Scene change data:
# # # # # # #
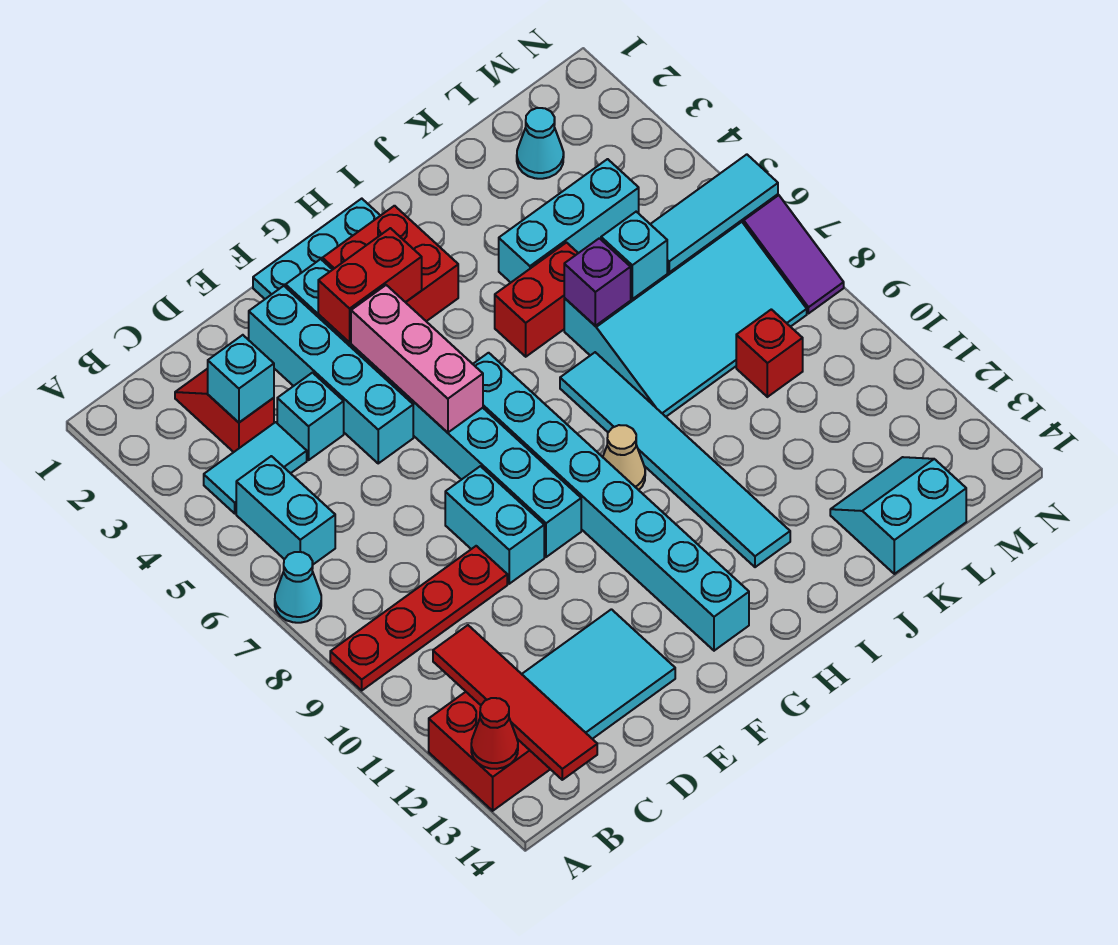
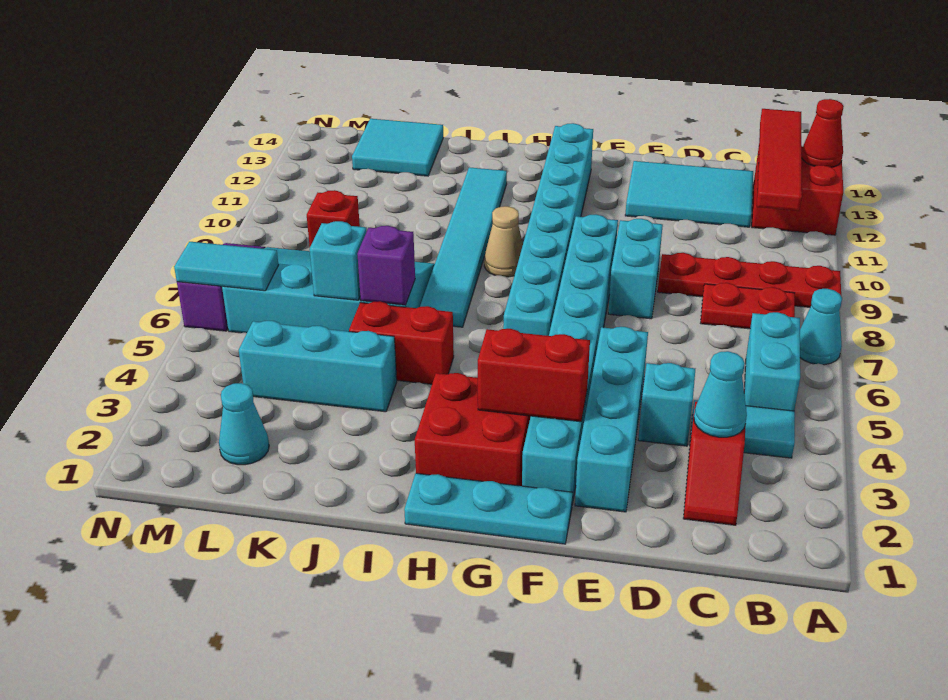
none -> red plate B8:C8 level 1
cyan brick C3 level 2 -> cyan cone C3 level 2
pink brick F4:F6 level 2 -> none
cyan slope K13:L14 level 1 top 14 -> cyan tile K13:L14 level 1
cyan tile L6:N6 level 2 -> cyan tile M6:N6 level 2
# # # # # # #
### Task objective
For each line above that holds the string "none", provide a copy of that line.

### Solution for this task
none -> red plate B8:C8 level 1
pink brick F4:F6 level 2 -> none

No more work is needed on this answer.